DATASET SECTION →

──────

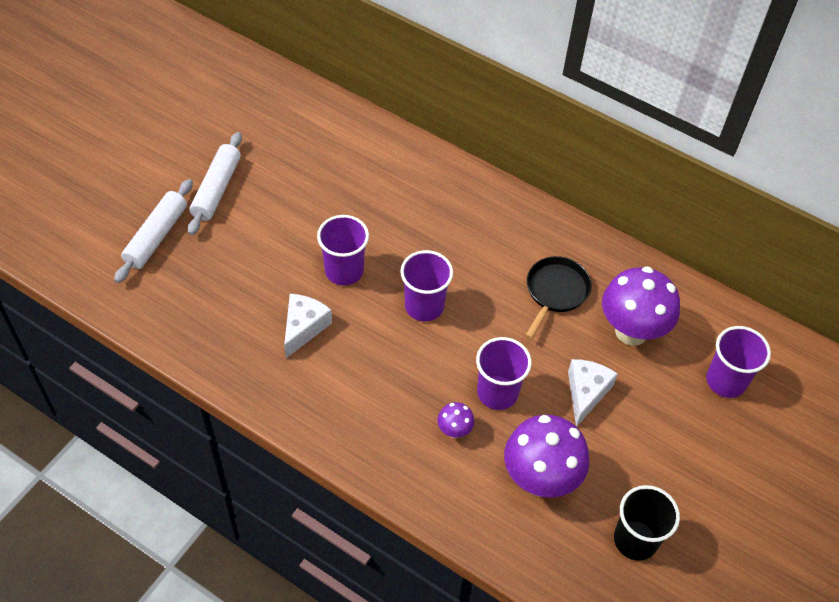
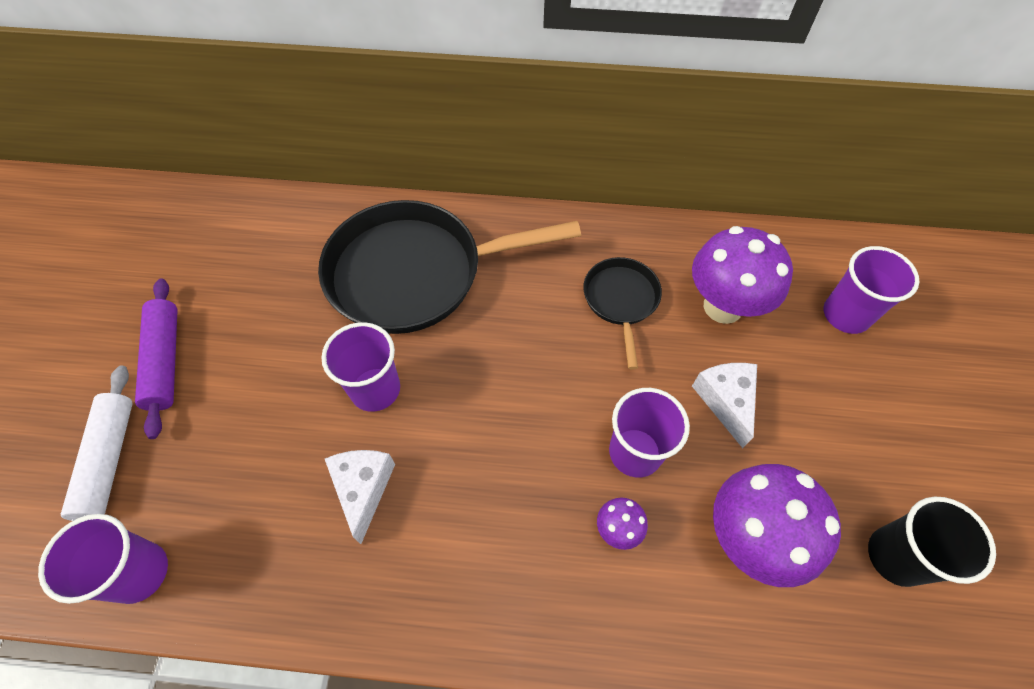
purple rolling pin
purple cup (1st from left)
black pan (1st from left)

──────

TASK BRIEF →
The finished answer is an exact repetition of the listing, with every picture removed.

FINISHED TASK →
purple rolling pin
purple cup (1st from left)
black pan (1st from left)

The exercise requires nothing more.